[REQUIRED WORK]:
Wherever the word "pencil" occurs in the lines below, copy the whole line.

[Spatial object tracking data]
******

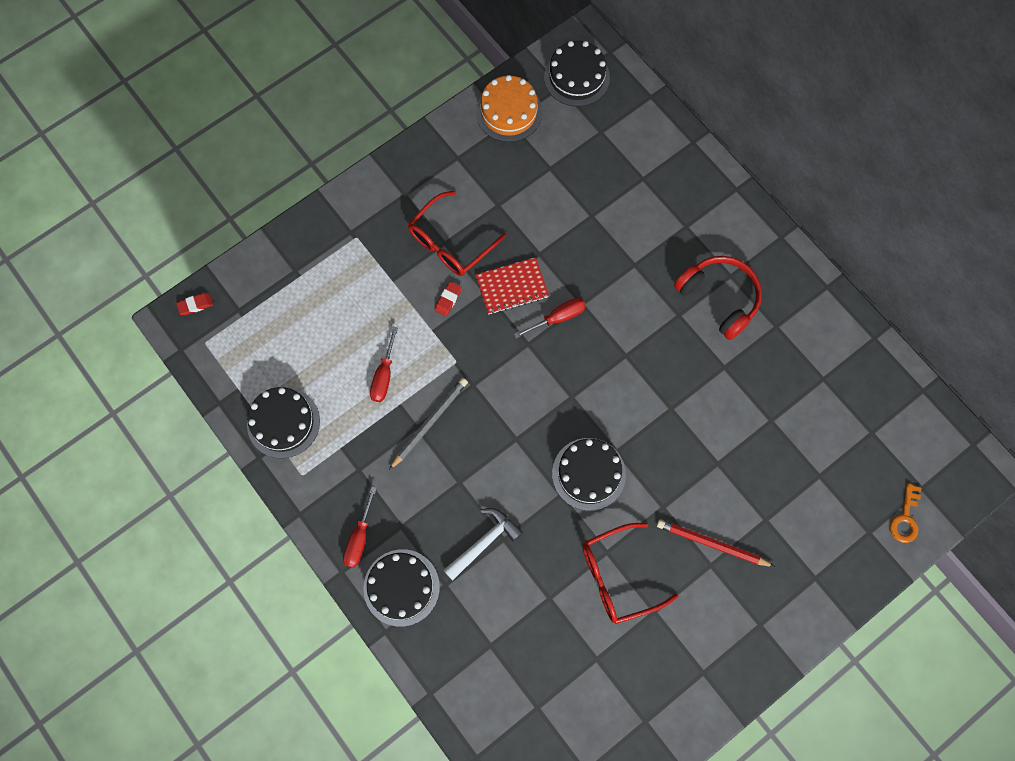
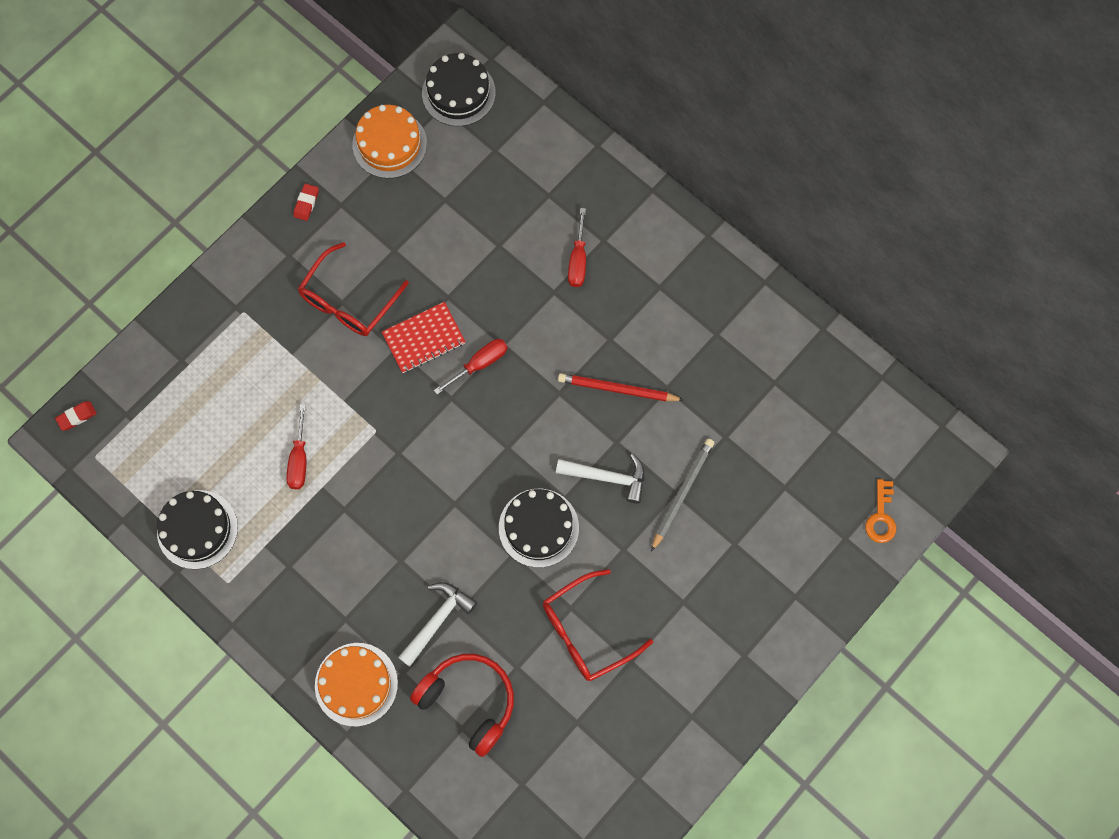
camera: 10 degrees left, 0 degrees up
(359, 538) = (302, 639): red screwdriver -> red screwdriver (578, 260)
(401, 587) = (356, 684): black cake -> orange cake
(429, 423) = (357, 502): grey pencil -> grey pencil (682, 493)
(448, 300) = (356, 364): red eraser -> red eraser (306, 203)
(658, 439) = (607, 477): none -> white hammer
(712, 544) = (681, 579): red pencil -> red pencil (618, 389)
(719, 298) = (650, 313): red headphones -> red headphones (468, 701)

******

[FINISHED EXERCISE]:
(429, 423) = (357, 502): grey pencil -> grey pencil (682, 493)
(712, 544) = (681, 579): red pencil -> red pencil (618, 389)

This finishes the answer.